Reproduce the whole listing below without its pictures, exactly as written.

____ RECORDS TO USE

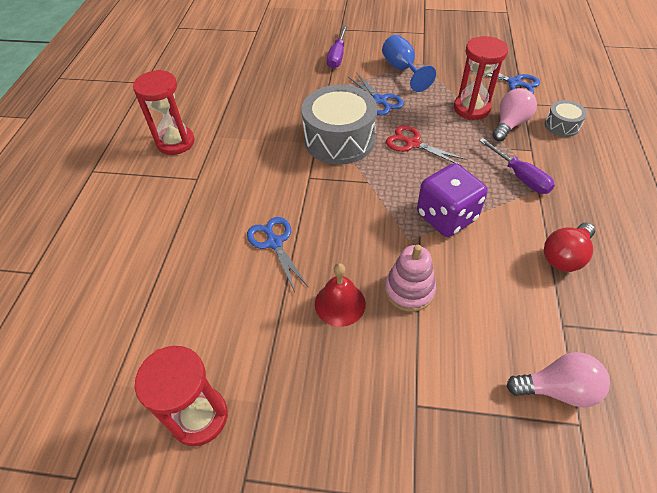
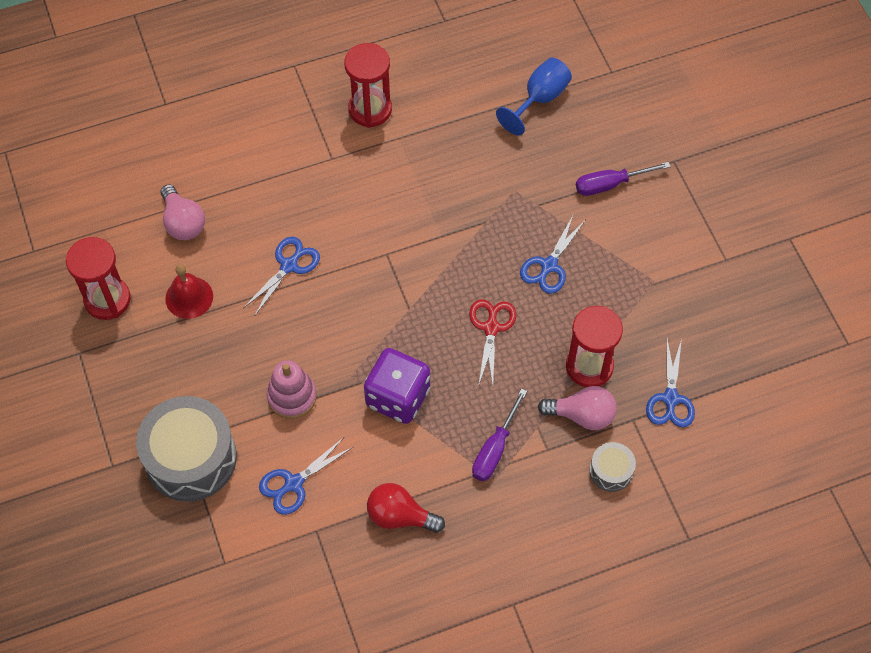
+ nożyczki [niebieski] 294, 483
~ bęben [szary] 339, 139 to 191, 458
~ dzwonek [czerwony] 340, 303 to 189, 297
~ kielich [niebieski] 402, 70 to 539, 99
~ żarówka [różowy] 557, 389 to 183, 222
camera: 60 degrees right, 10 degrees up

________

*WRITTEN SOLUTION*:
+ nożyczki [niebieski] 294, 483
~ bęben [szary] 339, 139 to 191, 458
~ dzwonek [czerwony] 340, 303 to 189, 297
~ kielich [niebieski] 402, 70 to 539, 99
~ żarówka [różowy] 557, 389 to 183, 222
camera: 60 degrees right, 10 degrees up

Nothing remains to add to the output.